● **Activity**
The records that follow need to be printed exactly. Leave out each image.

[Modification records]
■ ■ ■ ■

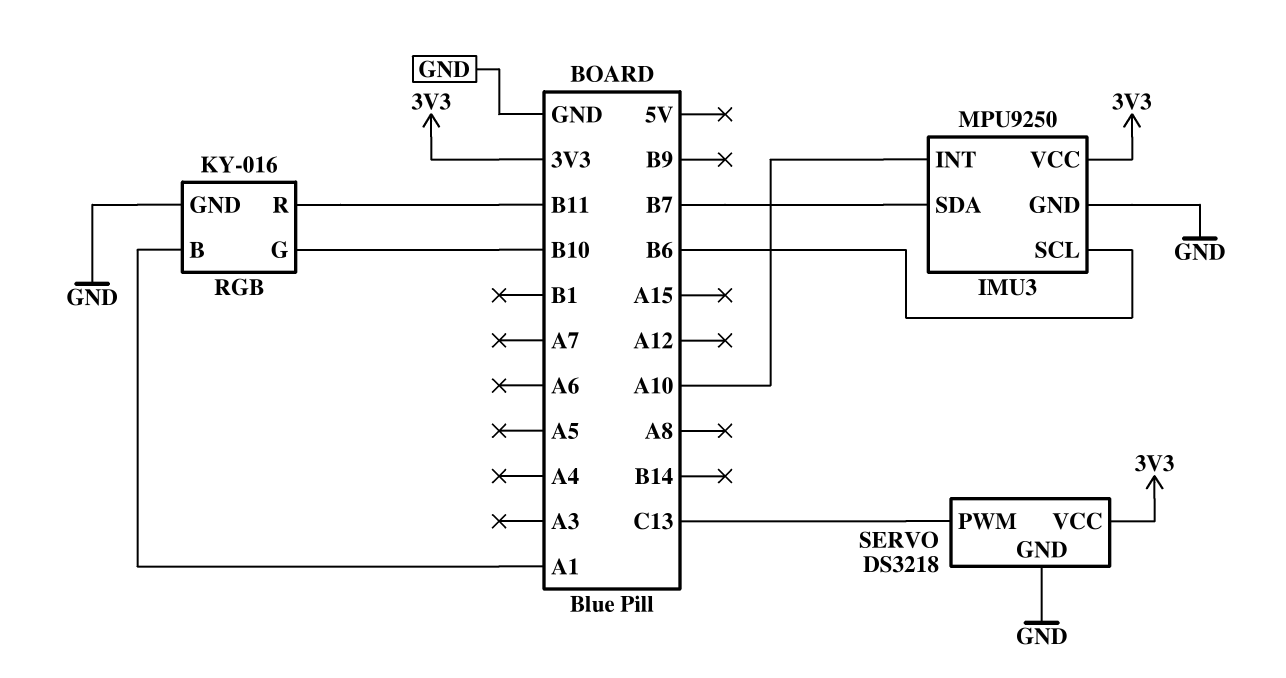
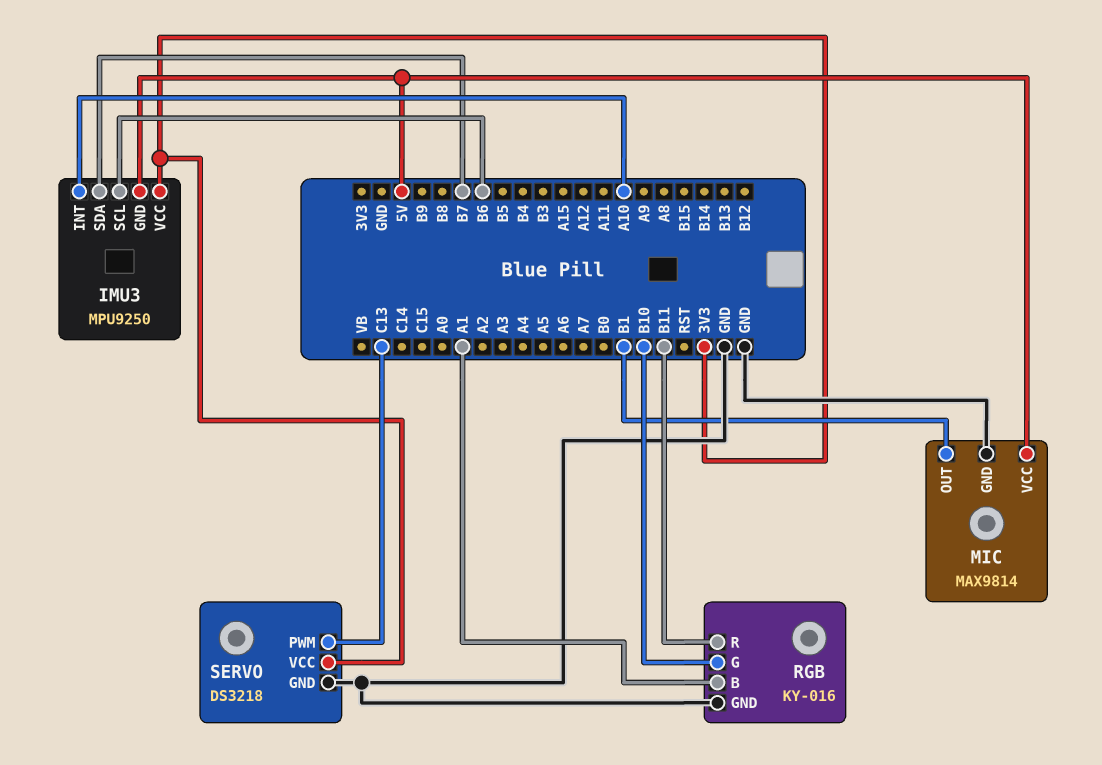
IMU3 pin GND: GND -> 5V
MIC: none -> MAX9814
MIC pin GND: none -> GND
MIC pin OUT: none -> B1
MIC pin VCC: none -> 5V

■ ■ ■ ■

● **Worked solution**
IMU3 pin GND: GND -> 5V
MIC: none -> MAX9814
MIC pin GND: none -> GND
MIC pin OUT: none -> B1
MIC pin VCC: none -> 5V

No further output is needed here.